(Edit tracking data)
● ● ● ●

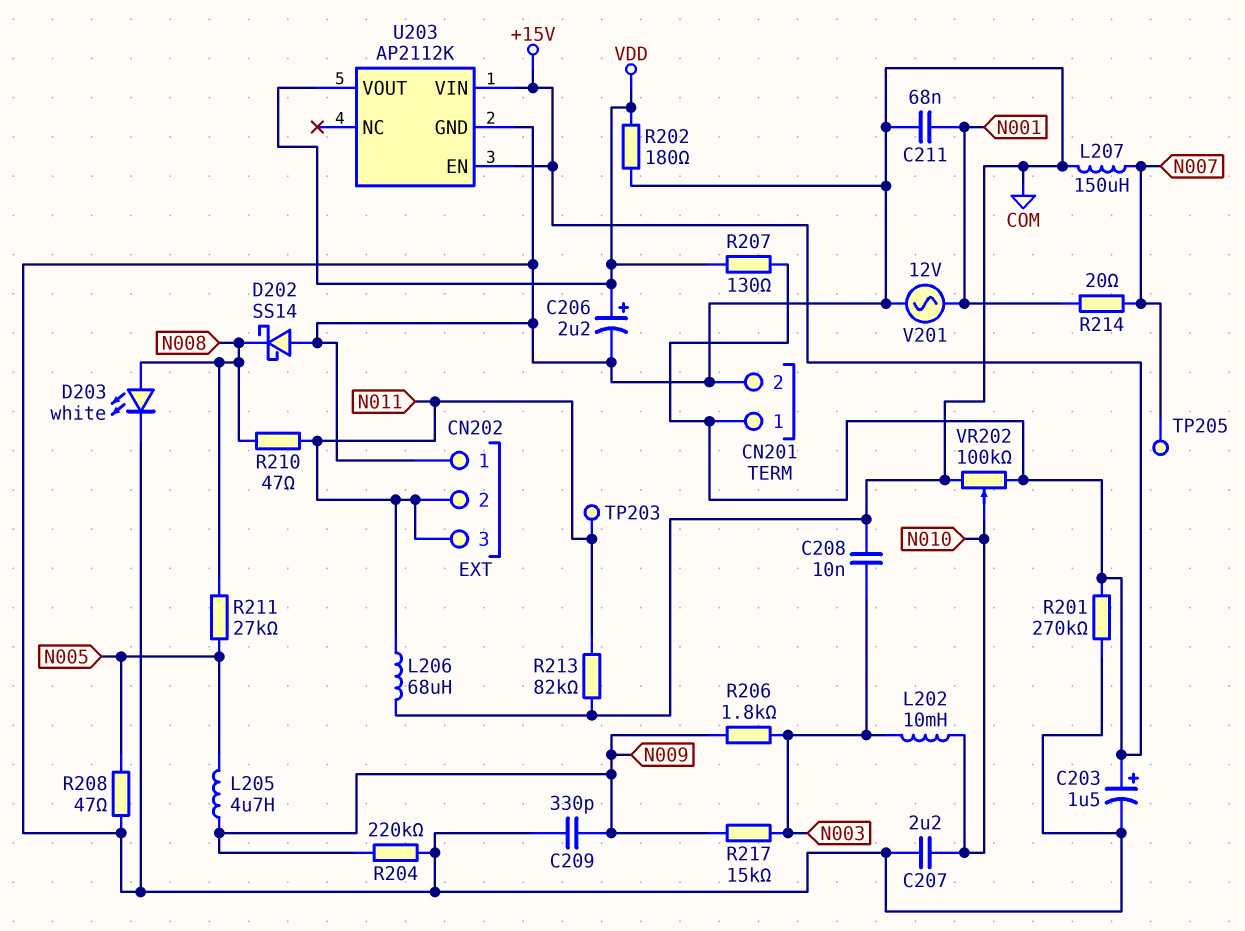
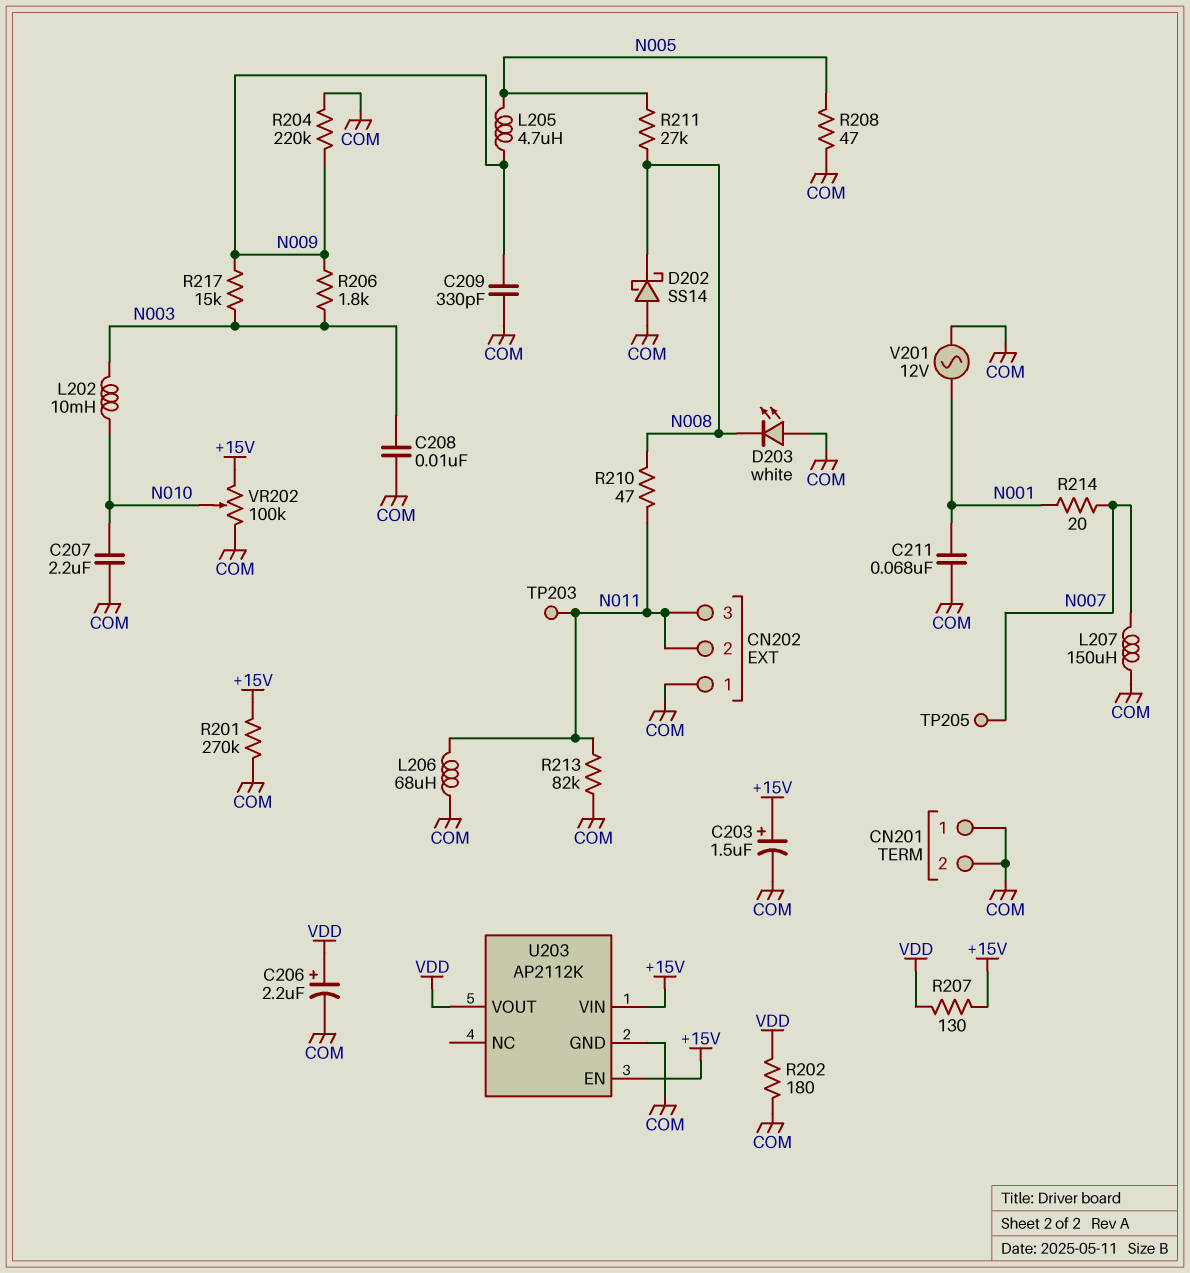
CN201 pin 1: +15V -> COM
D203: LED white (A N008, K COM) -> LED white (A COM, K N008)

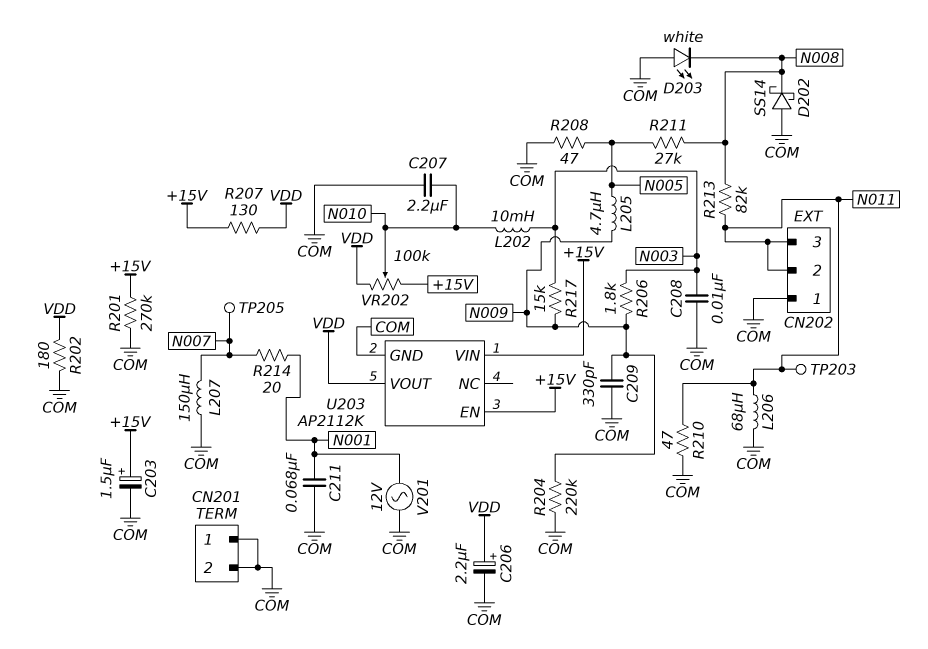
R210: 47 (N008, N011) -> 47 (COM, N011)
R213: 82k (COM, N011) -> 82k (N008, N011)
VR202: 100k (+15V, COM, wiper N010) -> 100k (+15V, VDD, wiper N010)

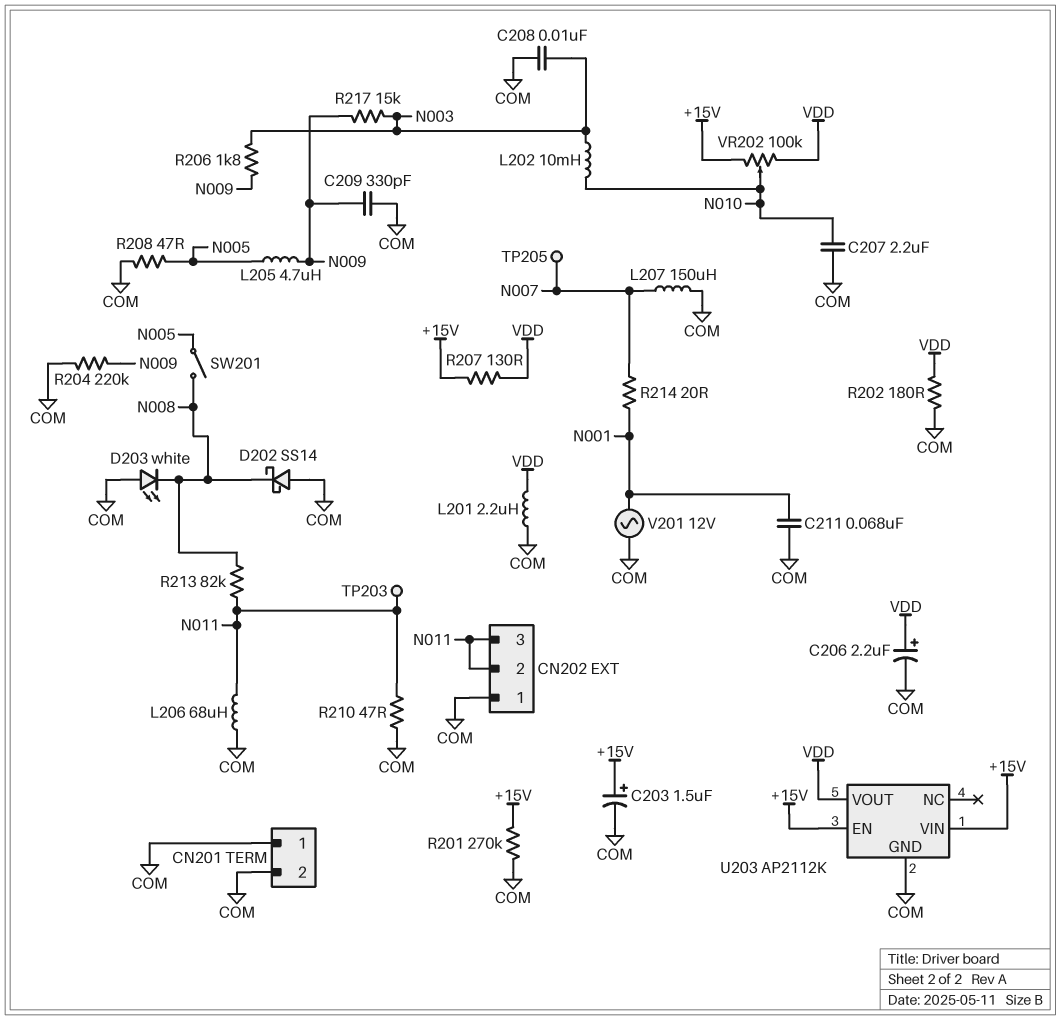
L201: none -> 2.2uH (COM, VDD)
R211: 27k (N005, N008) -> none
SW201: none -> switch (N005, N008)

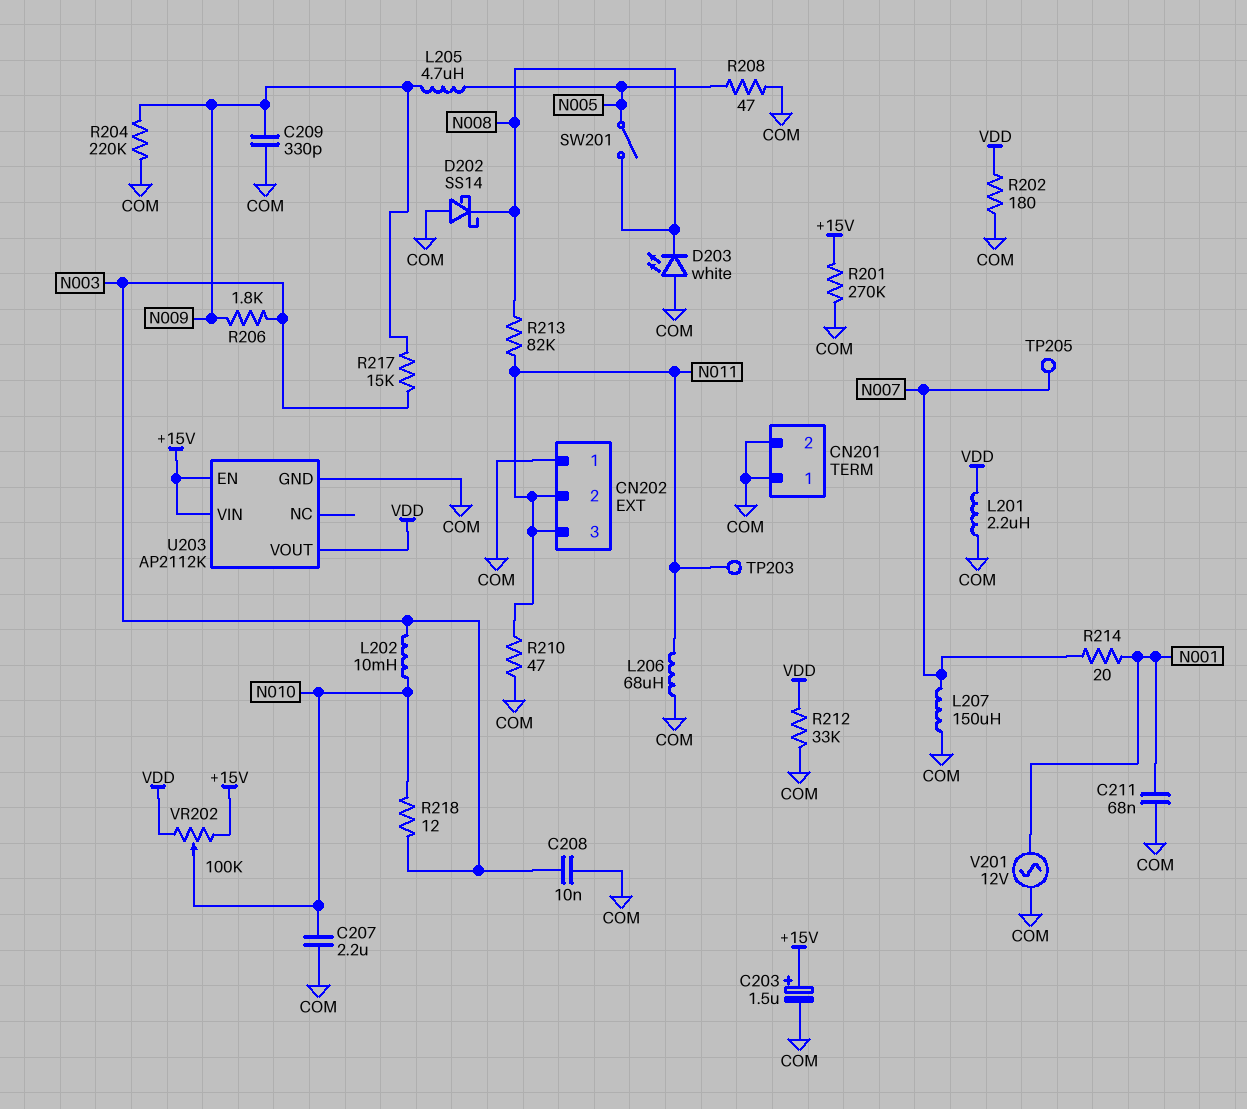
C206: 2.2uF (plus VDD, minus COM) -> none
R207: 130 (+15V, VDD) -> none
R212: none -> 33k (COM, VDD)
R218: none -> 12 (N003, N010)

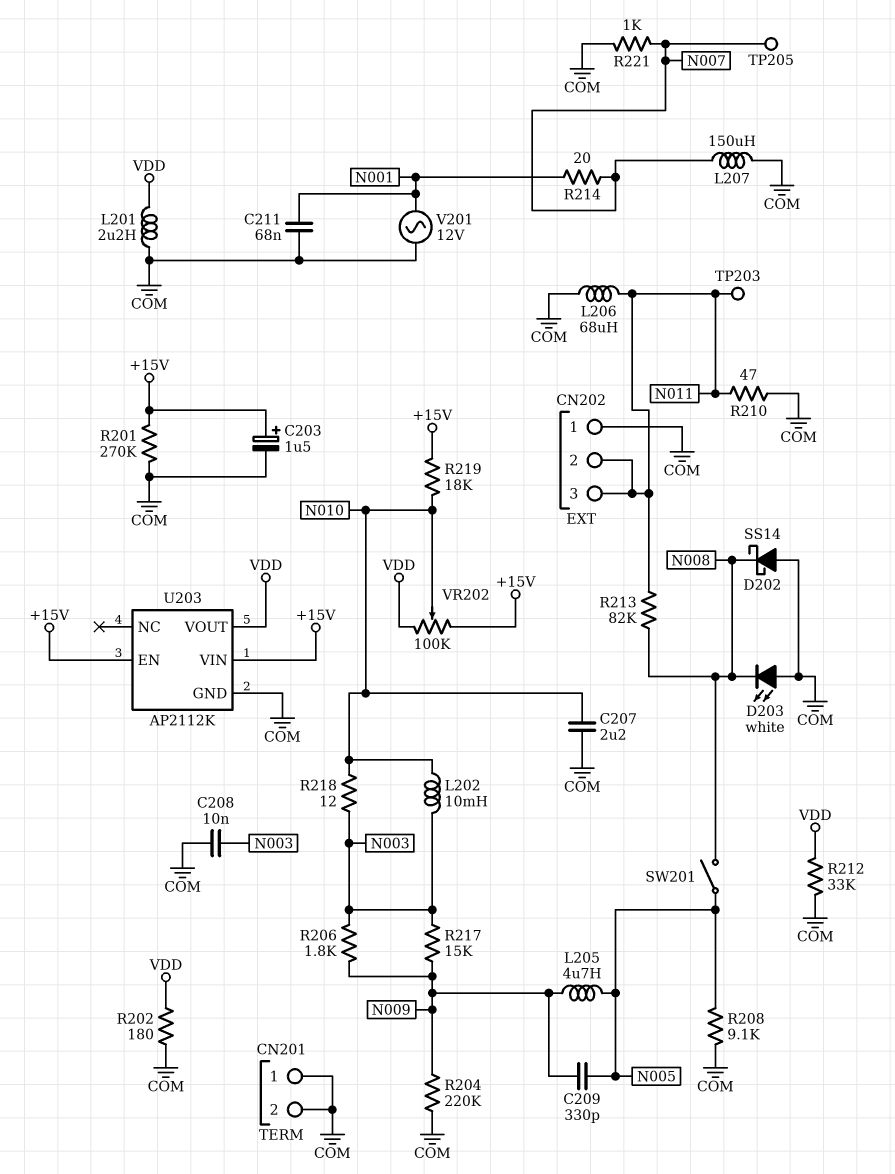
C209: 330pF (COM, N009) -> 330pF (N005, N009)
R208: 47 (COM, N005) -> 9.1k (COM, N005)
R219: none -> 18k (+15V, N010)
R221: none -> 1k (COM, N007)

● ● ● ●

◆ Aim of the task ◆
Every line that holds the word "none" should be copied from the records.

◆ Task response ◆
L201: none -> 2.2uH (COM, VDD)
R211: 27k (N005, N008) -> none
SW201: none -> switch (N005, N008)
C206: 2.2uF (plus VDD, minus COM) -> none
R207: 130 (+15V, VDD) -> none
R212: none -> 33k (COM, VDD)
R218: none -> 12 (N003, N010)
R219: none -> 18k (+15V, N010)
R221: none -> 1k (COM, N007)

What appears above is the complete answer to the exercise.